PROVIDED RECORDS →
********

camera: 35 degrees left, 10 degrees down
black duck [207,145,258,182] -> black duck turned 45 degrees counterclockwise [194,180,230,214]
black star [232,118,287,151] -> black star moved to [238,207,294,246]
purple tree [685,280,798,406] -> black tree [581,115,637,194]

********

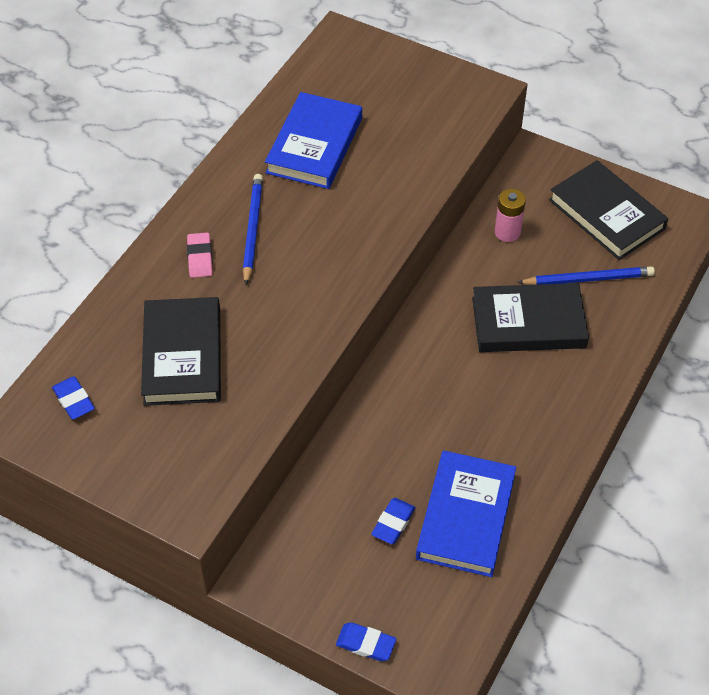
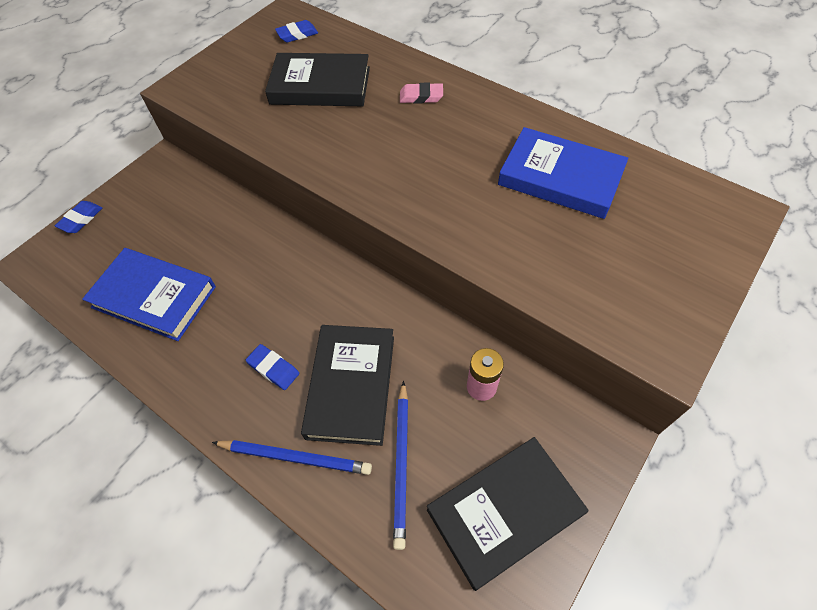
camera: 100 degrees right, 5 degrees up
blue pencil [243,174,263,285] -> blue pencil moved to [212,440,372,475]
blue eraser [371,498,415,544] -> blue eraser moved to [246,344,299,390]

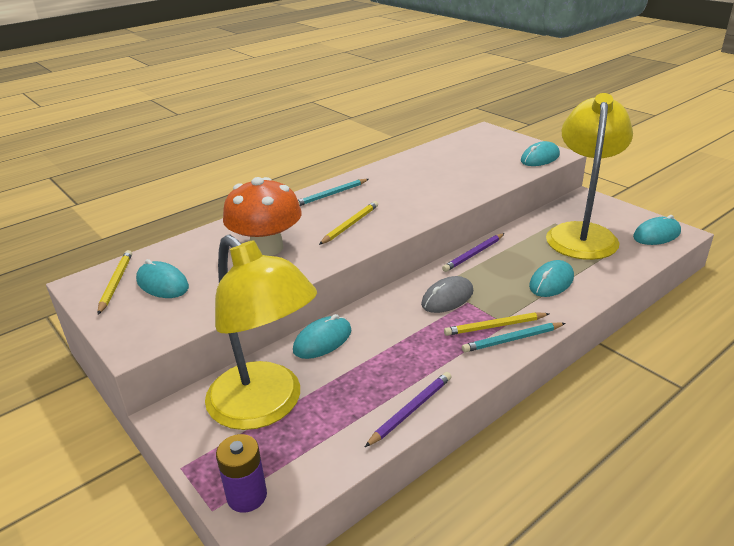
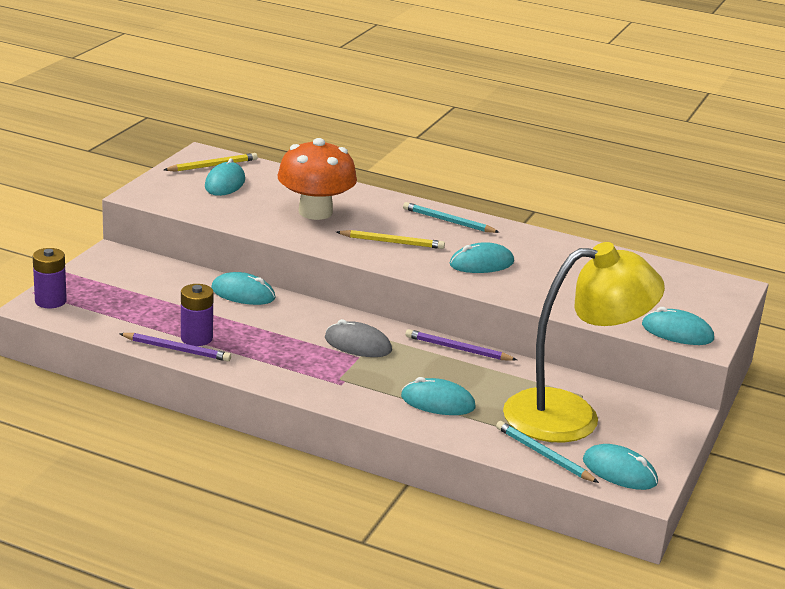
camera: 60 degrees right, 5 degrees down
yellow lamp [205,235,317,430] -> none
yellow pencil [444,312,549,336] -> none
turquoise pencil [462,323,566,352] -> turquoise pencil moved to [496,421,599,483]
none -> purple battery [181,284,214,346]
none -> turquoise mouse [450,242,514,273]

********

WHAT THIS TASK INVOLVES → Your task is to transcribe, with no changes, only the lines of the listing above that lie between the line holding "camera: 35 degrees left, 10 degrees down" and the line holding "purple tree [685,280,798,406]", inclusive.

EXPECTED ANSWER →
camera: 35 degrees left, 10 degrees down
black duck [207,145,258,182] -> black duck turned 45 degrees counterclockwise [194,180,230,214]
black star [232,118,287,151] -> black star moved to [238,207,294,246]
purple tree [685,280,798,406] -> black tree [581,115,637,194]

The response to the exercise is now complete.